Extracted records

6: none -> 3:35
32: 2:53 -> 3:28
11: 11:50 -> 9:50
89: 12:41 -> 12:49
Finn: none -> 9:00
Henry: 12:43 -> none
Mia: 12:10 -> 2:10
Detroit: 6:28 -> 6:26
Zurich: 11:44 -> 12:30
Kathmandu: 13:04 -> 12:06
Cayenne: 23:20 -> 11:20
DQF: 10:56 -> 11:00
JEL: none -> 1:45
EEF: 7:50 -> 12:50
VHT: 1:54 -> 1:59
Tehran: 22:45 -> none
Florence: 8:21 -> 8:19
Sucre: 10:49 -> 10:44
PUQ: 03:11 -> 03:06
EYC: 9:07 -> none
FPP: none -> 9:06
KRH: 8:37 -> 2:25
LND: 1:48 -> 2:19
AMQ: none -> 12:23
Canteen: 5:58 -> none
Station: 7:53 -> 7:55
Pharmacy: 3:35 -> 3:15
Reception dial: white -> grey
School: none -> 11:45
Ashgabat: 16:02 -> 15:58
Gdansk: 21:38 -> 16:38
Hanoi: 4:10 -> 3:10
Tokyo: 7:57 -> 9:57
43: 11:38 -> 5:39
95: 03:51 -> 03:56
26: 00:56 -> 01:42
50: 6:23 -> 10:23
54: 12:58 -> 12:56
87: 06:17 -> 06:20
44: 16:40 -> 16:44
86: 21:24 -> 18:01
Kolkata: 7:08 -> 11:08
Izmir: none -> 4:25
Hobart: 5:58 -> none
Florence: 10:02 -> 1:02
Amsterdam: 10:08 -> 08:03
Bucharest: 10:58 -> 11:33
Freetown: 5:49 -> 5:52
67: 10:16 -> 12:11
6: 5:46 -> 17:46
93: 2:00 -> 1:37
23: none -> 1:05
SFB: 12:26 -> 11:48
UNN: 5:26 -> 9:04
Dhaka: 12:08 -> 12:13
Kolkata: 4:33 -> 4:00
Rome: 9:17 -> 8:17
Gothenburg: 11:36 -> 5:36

== Written problem ==
Quote every line of the listing above word for word.

== Task answer ==
6: none -> 3:35
32: 2:53 -> 3:28
11: 11:50 -> 9:50
89: 12:41 -> 12:49
Finn: none -> 9:00
Henry: 12:43 -> none
Mia: 12:10 -> 2:10
Detroit: 6:28 -> 6:26
Zurich: 11:44 -> 12:30
Kathmandu: 13:04 -> 12:06
Cayenne: 23:20 -> 11:20
DQF: 10:56 -> 11:00
JEL: none -> 1:45
EEF: 7:50 -> 12:50
VHT: 1:54 -> 1:59
Tehran: 22:45 -> none
Florence: 8:21 -> 8:19
Sucre: 10:49 -> 10:44
PUQ: 03:11 -> 03:06
EYC: 9:07 -> none
FPP: none -> 9:06
KRH: 8:37 -> 2:25
LND: 1:48 -> 2:19
AMQ: none -> 12:23
Canteen: 5:58 -> none
Station: 7:53 -> 7:55
Pharmacy: 3:35 -> 3:15
Reception dial: white -> grey
School: none -> 11:45
Ashgabat: 16:02 -> 15:58
Gdansk: 21:38 -> 16:38
Hanoi: 4:10 -> 3:10
Tokyo: 7:57 -> 9:57
43: 11:38 -> 5:39
95: 03:51 -> 03:56
26: 00:56 -> 01:42
50: 6:23 -> 10:23
54: 12:58 -> 12:56
87: 06:17 -> 06:20
44: 16:40 -> 16:44
86: 21:24 -> 18:01
Kolkata: 7:08 -> 11:08
Izmir: none -> 4:25
Hobart: 5:58 -> none
Florence: 10:02 -> 1:02
Amsterdam: 10:08 -> 08:03
Bucharest: 10:58 -> 11:33
Freetown: 5:49 -> 5:52
67: 10:16 -> 12:11
6: 5:46 -> 17:46
93: 2:00 -> 1:37
23: none -> 1:05
SFB: 12:26 -> 11:48
UNN: 5:26 -> 9:04
Dhaka: 12:08 -> 12:13
Kolkata: 4:33 -> 4:00
Rome: 9:17 -> 8:17
Gothenburg: 11:36 -> 5:36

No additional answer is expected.